[Opening DATA EXTRACT section]
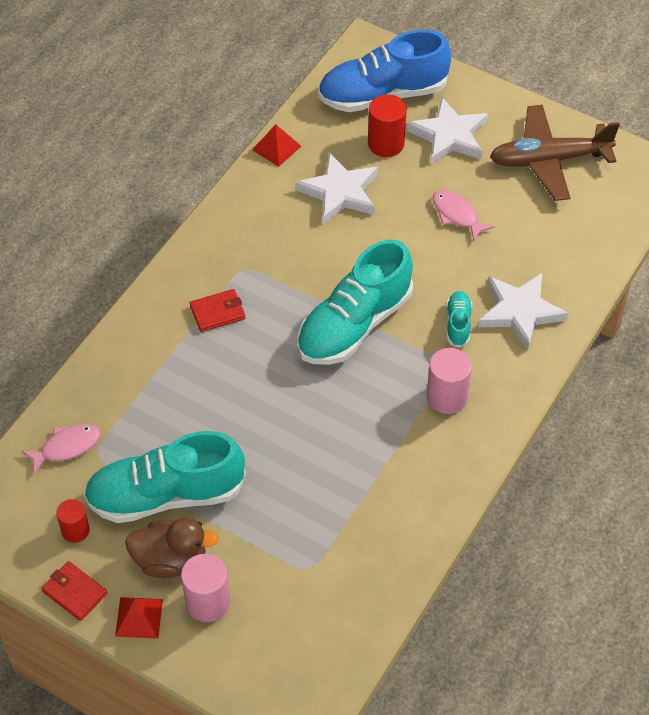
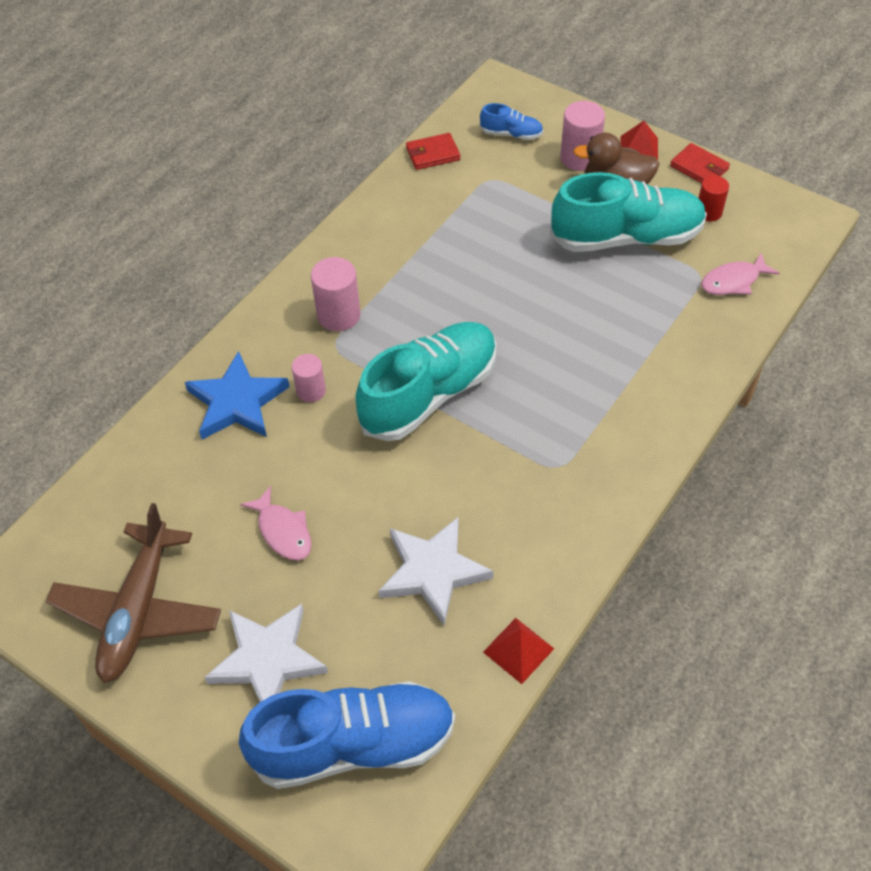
camera: 175 degrees left, 0 degrees up
(217, 312) = (588, 414): red wallet -> red wallet (433, 154)
(285, 637) = (511, 134): none -> blue shoe
(386, 144) = (360, 650): red cylinder -> none
(458, 324) = (311, 391): turquoise shoe -> pink cylinder
(520, 312) = (237, 402): white star -> blue star
(549, 160) = (138, 611): brown plane -> brown plane turned 105 degrees clockwise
[Closing DATA EXTRACT section]
* [PROBLEM REQUIREMENTS]
Which lines above contain the word "degrees"? Copy all of them.

* [WRITTEN RESPONSE]
camera: 175 degrees left, 0 degrees up
(549, 160) = (138, 611): brown plane -> brown plane turned 105 degrees clockwise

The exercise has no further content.